[Before-and-after change data]

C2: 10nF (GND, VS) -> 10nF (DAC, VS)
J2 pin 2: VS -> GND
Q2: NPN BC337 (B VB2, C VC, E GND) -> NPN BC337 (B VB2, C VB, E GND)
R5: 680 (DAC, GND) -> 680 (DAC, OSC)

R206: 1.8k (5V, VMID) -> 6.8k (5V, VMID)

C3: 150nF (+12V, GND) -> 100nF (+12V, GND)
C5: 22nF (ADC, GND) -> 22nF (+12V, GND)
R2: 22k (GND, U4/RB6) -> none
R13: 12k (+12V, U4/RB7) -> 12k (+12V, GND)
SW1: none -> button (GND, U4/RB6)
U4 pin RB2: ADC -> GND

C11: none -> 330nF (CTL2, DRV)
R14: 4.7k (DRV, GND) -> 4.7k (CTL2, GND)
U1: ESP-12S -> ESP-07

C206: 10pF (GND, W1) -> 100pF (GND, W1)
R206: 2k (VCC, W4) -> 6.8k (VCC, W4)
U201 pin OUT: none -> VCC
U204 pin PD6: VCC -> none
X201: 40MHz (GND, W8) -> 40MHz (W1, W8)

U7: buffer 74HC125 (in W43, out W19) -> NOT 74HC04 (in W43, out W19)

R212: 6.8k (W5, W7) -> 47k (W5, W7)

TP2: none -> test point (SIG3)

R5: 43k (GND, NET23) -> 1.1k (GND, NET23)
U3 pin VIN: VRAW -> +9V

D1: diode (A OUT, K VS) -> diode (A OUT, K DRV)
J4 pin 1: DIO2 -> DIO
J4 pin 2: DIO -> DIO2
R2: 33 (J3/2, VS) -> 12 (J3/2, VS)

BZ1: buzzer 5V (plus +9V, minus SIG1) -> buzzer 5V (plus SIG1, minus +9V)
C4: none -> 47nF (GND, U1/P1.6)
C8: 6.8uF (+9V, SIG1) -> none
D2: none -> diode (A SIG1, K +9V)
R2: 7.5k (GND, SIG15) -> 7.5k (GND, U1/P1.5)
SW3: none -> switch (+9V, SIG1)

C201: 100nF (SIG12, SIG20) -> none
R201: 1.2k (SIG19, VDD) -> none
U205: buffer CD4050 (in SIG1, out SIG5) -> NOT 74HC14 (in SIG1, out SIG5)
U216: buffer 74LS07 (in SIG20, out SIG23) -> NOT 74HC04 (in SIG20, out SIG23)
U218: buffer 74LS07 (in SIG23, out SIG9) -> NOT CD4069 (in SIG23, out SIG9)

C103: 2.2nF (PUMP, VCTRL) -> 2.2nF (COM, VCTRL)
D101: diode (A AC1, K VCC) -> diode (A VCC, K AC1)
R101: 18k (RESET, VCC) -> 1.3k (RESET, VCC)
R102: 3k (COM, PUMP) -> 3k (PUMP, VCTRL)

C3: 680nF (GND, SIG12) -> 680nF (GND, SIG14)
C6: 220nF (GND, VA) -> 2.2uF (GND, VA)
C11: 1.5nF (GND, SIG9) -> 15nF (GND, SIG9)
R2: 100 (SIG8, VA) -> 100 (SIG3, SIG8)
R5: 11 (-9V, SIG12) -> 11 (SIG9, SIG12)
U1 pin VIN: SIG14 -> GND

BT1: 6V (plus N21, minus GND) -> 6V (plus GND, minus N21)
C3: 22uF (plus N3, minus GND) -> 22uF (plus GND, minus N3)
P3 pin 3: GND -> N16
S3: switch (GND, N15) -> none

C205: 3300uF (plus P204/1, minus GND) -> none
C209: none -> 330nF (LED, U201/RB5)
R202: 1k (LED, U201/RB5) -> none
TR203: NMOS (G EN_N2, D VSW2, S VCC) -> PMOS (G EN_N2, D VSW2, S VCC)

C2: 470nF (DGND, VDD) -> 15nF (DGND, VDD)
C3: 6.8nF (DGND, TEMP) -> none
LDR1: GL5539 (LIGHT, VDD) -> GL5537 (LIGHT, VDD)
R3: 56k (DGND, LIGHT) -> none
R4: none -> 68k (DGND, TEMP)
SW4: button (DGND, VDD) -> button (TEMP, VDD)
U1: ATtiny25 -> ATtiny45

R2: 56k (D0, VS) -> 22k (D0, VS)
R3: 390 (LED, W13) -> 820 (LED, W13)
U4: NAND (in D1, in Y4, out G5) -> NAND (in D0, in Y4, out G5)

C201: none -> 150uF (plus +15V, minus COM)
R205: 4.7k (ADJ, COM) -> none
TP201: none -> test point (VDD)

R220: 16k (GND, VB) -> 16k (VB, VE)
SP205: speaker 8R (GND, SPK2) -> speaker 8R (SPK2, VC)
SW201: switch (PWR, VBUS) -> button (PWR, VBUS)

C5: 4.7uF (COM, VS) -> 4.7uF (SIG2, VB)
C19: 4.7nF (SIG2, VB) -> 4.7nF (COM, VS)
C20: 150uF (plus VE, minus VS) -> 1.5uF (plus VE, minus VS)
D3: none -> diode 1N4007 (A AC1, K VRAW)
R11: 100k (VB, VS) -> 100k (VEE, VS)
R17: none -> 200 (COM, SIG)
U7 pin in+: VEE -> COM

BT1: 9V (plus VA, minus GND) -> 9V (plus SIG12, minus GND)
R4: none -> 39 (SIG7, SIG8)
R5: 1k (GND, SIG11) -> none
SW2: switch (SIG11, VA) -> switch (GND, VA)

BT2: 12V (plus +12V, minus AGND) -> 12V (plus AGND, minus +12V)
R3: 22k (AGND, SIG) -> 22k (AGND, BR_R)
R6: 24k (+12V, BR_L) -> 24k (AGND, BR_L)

**PROBLEM DESCRIPTION**
In the data above, start at the line that has "U201 pin OUT: none -> VCC", stop after the line that has "TP2: none -> test point (SIG3)", and print every line in between exactly as it stands.

**SOLUTION TO THIS TASK**
U201 pin OUT: none -> VCC
U204 pin PD6: VCC -> none
X201: 40MHz (GND, W8) -> 40MHz (W1, W8)

U7: buffer 74HC125 (in W43, out W19) -> NOT 74HC04 (in W43, out W19)

R212: 6.8k (W5, W7) -> 47k (W5, W7)

TP2: none -> test point (SIG3)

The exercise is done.